◆ Task directions ◆
Search the records for "book". Copy every line where it appears.

◆ Provided information ◆
╔══

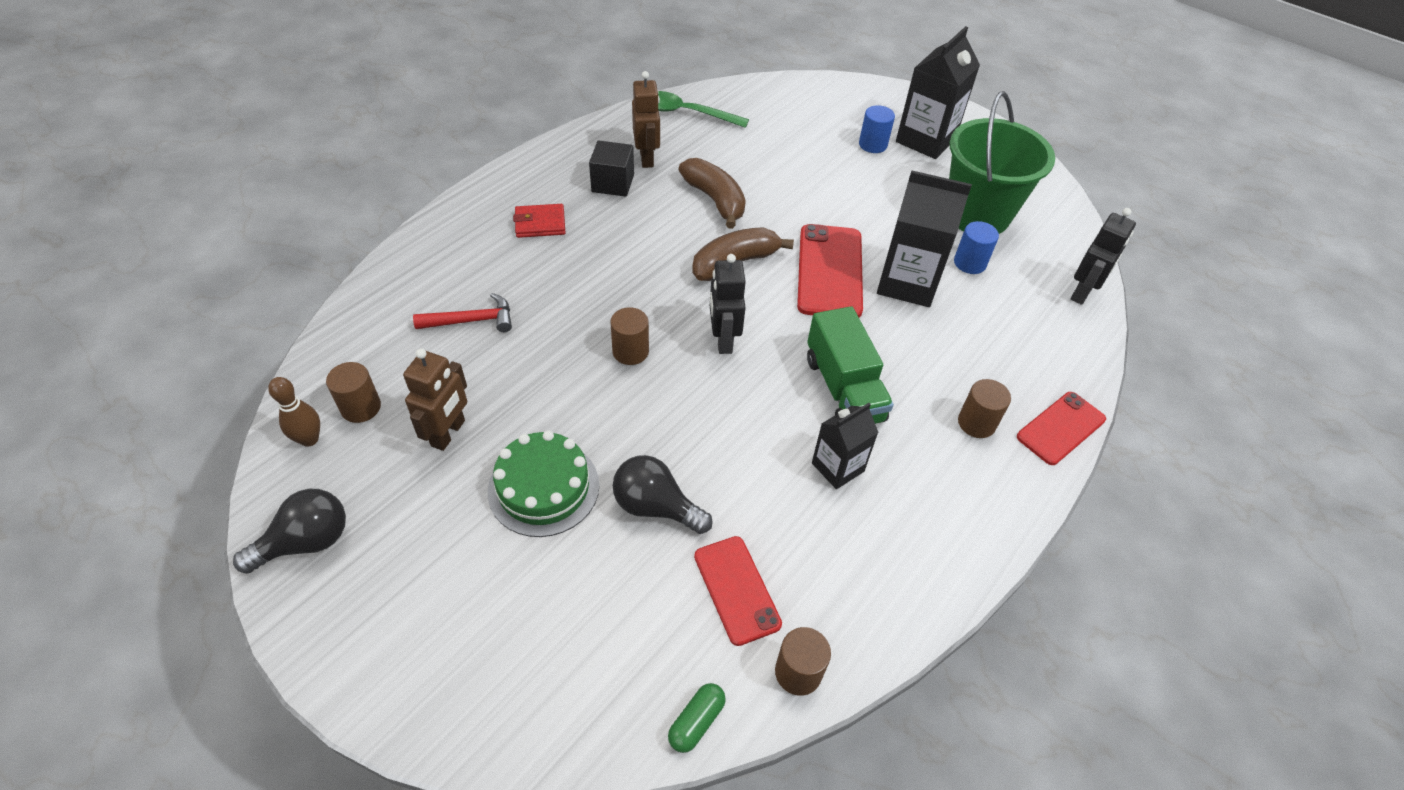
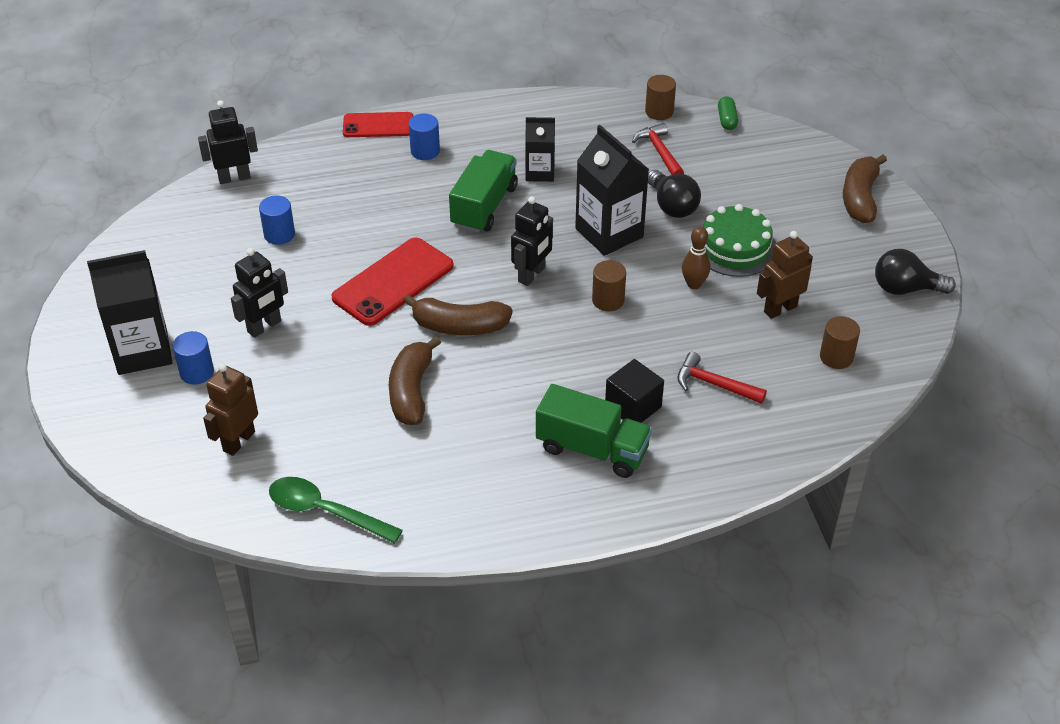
camera: 140 degrees left, 5 degrees down
(309, 439) = (883, 352): brown bowling pin -> brown bowling pin (694, 284)
(421, 674) = (860, 198): none -> brown banana
(540, 223) = (592, 449): red wallet -> green truck
(613, 183) = (487, 460): black cube -> black cube (633, 406)
(647, 158) = (426, 473): brown robot -> brown robot (238, 441)
(686, 113) = (325, 511): green spoon -> green spoon turned 150 degrees clockwise
(696, 721) = (727, 120): green capsule -> green capsule turned 75 degrees counterclockwise
(737, 589) = (659, 152): red phone -> red hammer
(874, 191) = (264, 327): none -> black robot
(907, 283) = (347, 245): black carton -> black carton (609, 233)
(976, 423) = (425, 151): brown cylinder -> blue cylinder
(977, 214) = (212, 264): green bucket -> none

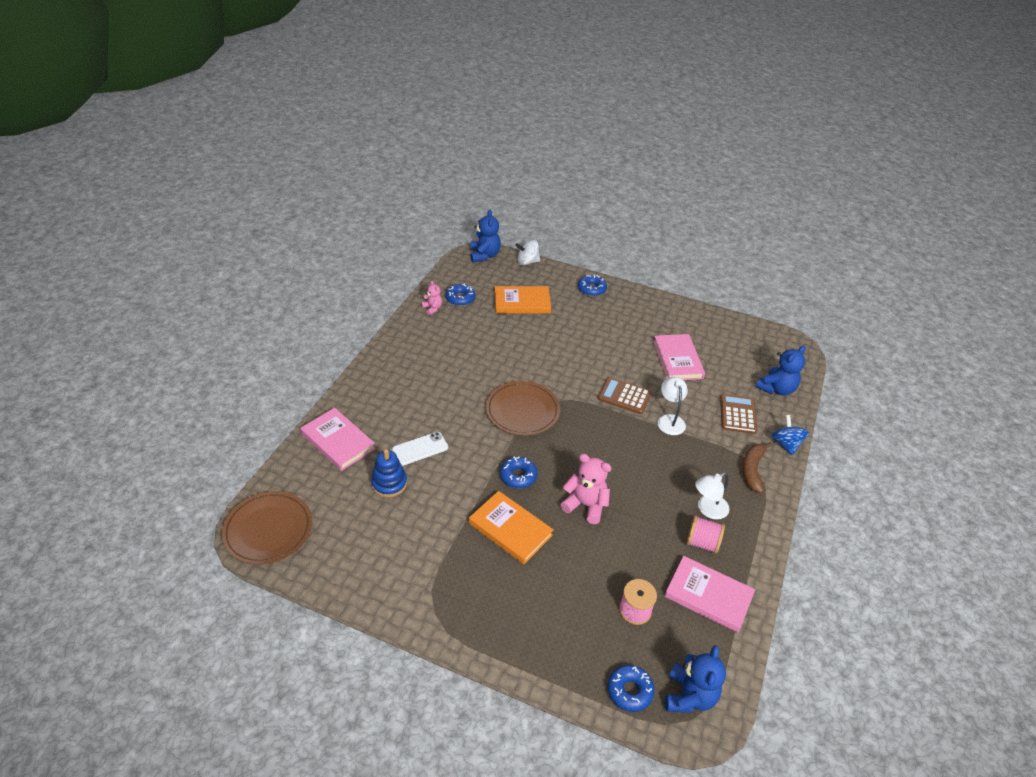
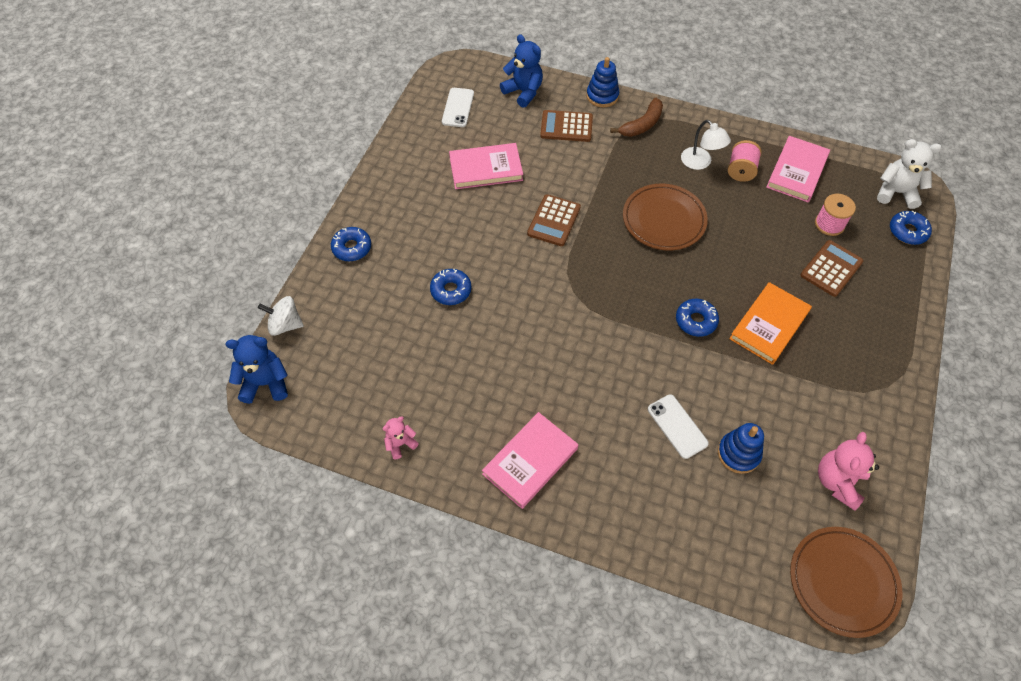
camera: 90 degrees left, 15 degrees up
(338, 441) = (685, 528): pink book -> pink book (530, 461)
(460, 298) = (375, 408): blue donut -> blue donut (451, 290)
(522, 302) = (383, 328): orange book -> none
(522, 411) = (594, 320): brown plate -> brown plate (664, 220)
(527, 262) = (285, 325): white spinning top -> white spinning top turned 105 degrees clockwise
(575, 597) = (831, 269): none -> brown calculator
(585, 505) = (720, 259): pink teddy bear -> pink teddy bear (838, 482)
(670, 420) = (585, 183): white lamp -> none
(689, 696) = (896, 192): blue teddy bear -> white teddy bear
(746, 347) = (458, 108): none -> white phone
(752, 470) = (642, 124): brown banana -> brown banana turned 60 degrees counterclockwise
(786, 444) = (602, 96): blue spinning top -> blue stacking toy

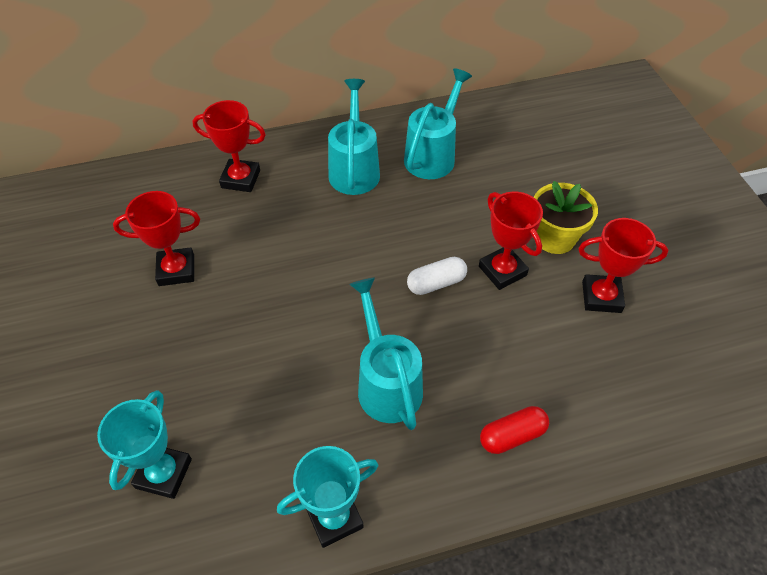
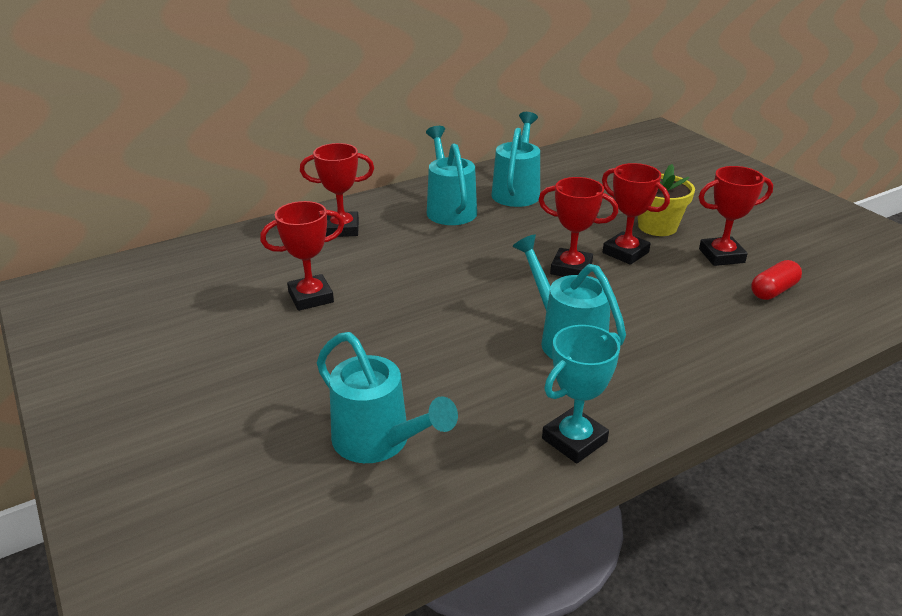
camera: 15 degrees left, 20 degrees down
(164, 473) = (379, 442): turquoise trophy -> turquoise watering can
(436, 283) = (571, 269): white capsule -> red trophy
(512, 435) = (704, 354): red capsule -> red capsule (773, 291)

╚══

◆ Task answer ◆
(338, 441) = (685, 528): pink book -> pink book (530, 461)
(522, 302) = (383, 328): orange book -> none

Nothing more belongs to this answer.